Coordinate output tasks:
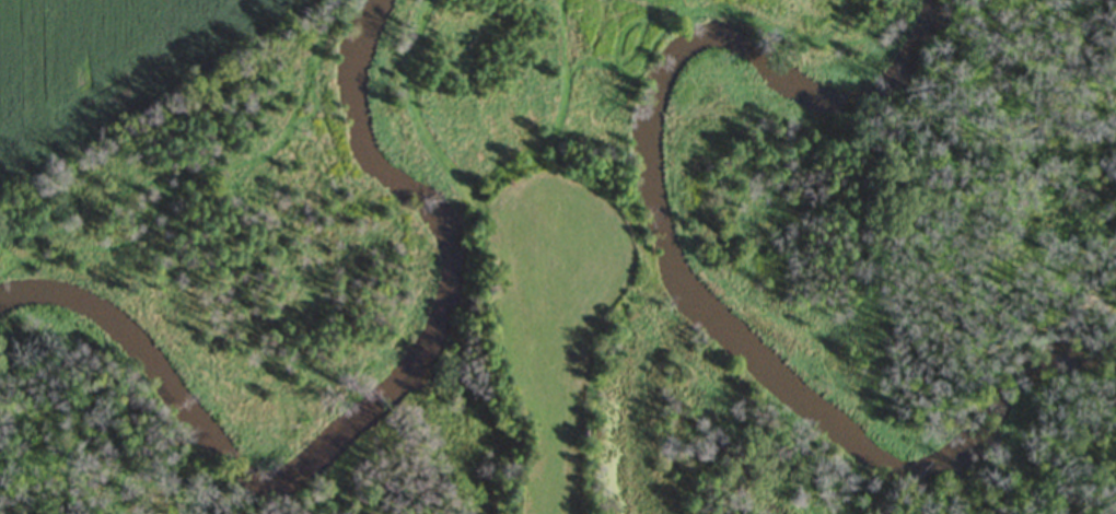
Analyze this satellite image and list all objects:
river: (672, 257)
river: (375, 413)

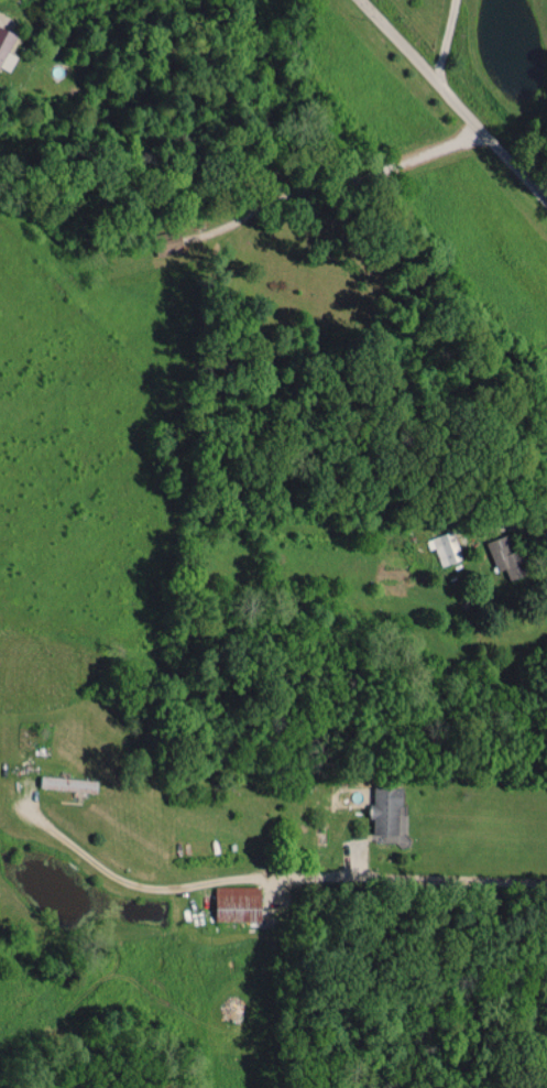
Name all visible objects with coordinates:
road: (445, 39)
building: (7, 48)
road: (455, 98)
road: (517, 526)
building: (446, 547)
building: (502, 551)
building: (69, 782)
building: (387, 808)
road: (273, 876)
building: (239, 901)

Exercise aim. With the pictures removed, return each record above exactly as given.

Final answer.
Analyze this satellite image and list all objects:
river: (672, 257)
river: (375, 413)

Name all visible objects with coordinates:
road: (445, 39)
building: (7, 48)
road: (455, 98)
road: (517, 526)
building: (446, 547)
building: (502, 551)
building: (69, 782)
building: (387, 808)
road: (273, 876)
building: (239, 901)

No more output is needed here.